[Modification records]
::::

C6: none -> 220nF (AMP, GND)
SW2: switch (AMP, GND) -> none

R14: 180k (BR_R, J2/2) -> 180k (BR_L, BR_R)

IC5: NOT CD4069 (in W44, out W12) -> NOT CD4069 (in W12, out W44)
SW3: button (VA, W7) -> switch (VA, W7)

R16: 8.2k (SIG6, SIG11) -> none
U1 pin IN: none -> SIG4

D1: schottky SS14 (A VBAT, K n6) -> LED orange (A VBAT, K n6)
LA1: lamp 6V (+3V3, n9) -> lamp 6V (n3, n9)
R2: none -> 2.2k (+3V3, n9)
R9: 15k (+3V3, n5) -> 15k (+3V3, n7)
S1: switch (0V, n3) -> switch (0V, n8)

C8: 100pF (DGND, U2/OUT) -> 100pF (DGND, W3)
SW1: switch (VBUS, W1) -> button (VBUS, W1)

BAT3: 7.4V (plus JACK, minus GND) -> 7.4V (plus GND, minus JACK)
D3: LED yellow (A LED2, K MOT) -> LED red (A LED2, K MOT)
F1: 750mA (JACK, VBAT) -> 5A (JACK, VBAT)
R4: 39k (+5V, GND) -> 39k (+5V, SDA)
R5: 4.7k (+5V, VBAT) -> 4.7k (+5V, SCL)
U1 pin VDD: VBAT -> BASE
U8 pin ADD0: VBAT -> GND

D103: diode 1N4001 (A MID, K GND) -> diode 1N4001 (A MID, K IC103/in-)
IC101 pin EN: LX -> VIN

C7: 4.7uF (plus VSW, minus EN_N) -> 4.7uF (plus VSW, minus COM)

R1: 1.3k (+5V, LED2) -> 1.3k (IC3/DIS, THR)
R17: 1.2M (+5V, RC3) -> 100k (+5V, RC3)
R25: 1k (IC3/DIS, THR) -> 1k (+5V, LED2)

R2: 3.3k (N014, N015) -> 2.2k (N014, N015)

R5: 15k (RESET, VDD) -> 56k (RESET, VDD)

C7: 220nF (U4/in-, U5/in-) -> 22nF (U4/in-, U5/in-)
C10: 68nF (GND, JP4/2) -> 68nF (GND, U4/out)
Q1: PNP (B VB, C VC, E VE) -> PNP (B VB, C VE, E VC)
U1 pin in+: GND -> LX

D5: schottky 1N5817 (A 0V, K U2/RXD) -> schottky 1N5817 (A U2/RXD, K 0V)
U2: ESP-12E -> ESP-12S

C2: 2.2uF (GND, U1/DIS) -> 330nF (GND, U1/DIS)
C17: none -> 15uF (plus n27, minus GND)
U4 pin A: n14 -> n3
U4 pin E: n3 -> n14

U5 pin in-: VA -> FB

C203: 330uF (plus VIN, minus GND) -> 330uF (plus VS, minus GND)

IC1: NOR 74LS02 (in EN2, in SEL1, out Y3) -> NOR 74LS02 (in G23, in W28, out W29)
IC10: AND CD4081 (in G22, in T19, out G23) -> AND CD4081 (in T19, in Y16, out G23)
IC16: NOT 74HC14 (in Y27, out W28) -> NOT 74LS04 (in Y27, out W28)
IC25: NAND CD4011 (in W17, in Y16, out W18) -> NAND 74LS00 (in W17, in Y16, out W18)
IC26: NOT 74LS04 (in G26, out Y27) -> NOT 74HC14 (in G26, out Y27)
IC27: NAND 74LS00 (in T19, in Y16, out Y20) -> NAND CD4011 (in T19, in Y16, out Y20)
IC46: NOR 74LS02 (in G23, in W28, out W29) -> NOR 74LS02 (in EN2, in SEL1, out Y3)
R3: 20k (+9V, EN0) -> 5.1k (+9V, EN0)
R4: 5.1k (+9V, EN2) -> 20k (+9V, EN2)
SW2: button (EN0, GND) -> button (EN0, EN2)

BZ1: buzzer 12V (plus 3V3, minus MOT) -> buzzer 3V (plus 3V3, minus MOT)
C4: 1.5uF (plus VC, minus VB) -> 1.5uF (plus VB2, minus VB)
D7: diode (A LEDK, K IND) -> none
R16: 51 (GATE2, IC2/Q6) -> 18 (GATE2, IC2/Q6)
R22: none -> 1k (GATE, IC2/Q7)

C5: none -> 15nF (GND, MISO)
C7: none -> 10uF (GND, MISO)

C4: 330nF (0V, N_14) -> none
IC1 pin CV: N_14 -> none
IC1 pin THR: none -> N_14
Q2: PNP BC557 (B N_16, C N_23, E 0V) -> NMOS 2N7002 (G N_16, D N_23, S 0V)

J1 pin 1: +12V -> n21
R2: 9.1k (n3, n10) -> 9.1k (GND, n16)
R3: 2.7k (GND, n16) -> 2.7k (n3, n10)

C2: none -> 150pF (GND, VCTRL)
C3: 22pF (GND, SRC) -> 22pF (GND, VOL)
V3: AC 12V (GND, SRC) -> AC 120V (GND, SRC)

::::

**Exercise brief:** Above are records; repeat only the lines starting at the line with "R2: none -> 2.2k (+3V3, n9)" and ending at the line with "BAT3: 7.4V (plus", exactly as they appear, both included.

**Answer section:**
R2: none -> 2.2k (+3V3, n9)
R9: 15k (+3V3, n5) -> 15k (+3V3, n7)
S1: switch (0V, n3) -> switch (0V, n8)

C8: 100pF (DGND, U2/OUT) -> 100pF (DGND, W3)
SW1: switch (VBUS, W1) -> button (VBUS, W1)

BAT3: 7.4V (plus JACK, minus GND) -> 7.4V (plus GND, minus JACK)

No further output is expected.